Object change descriptions:
::::::::

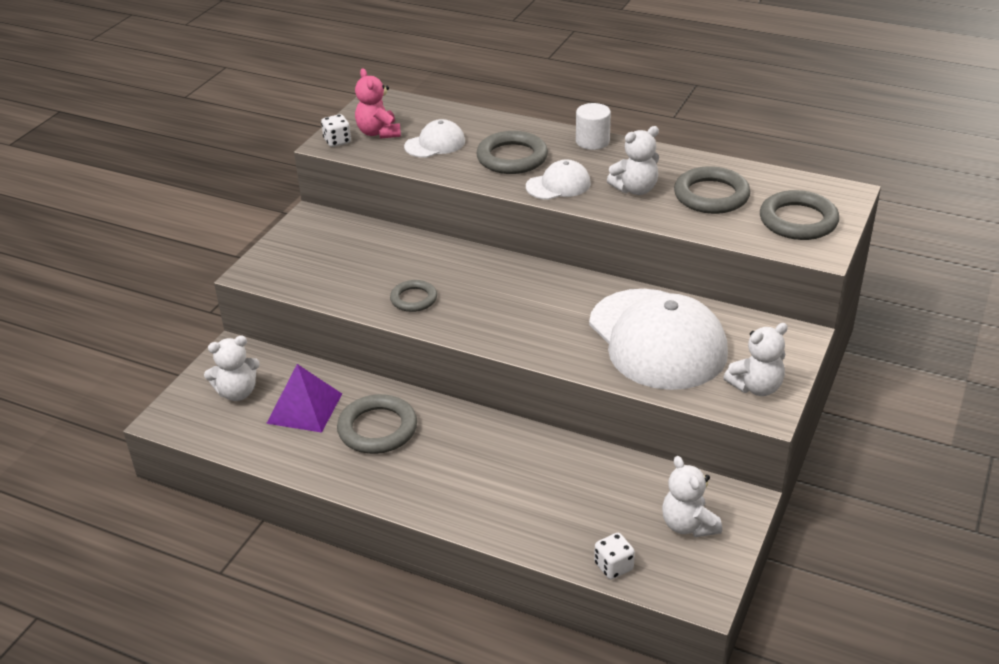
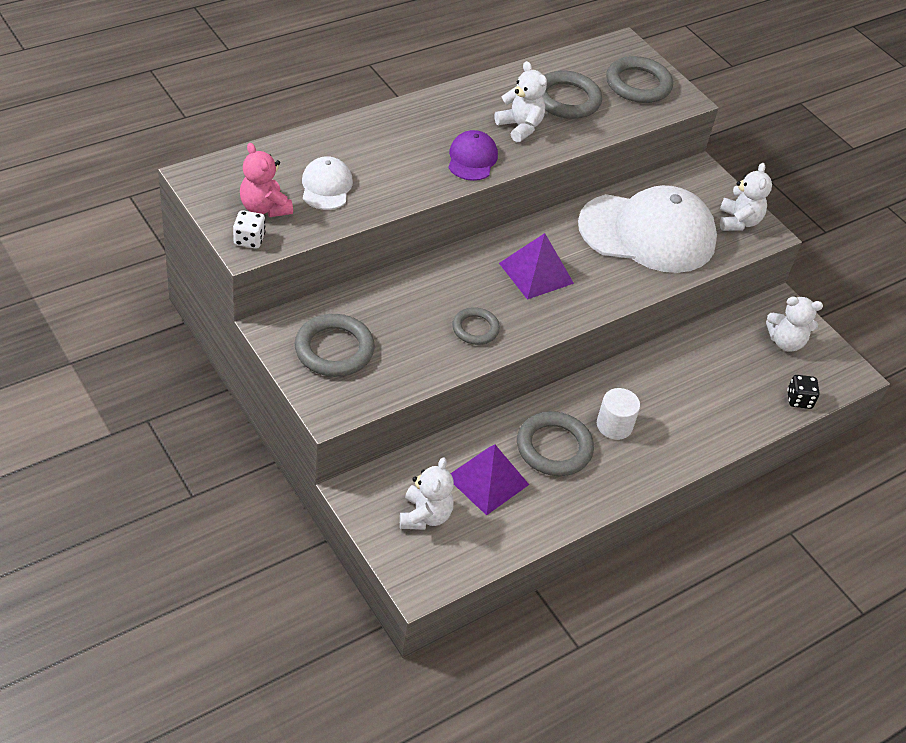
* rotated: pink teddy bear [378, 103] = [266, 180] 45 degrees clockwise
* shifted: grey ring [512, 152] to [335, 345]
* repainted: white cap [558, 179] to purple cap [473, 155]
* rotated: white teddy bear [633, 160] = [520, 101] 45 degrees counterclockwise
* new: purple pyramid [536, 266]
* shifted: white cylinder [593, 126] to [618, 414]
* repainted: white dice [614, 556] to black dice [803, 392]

::::::::

Problem requirements:
Images stay out, but the rest of the data above must be repeated exactly.

Expected answer:
* rotated: pink teddy bear [378, 103] = [266, 180] 45 degrees clockwise
* shifted: grey ring [512, 152] to [335, 345]
* repainted: white cap [558, 179] to purple cap [473, 155]
* rotated: white teddy bear [633, 160] = [520, 101] 45 degrees counterclockwise
* new: purple pyramid [536, 266]
* shifted: white cylinder [593, 126] to [618, 414]
* repainted: white dice [614, 556] to black dice [803, 392]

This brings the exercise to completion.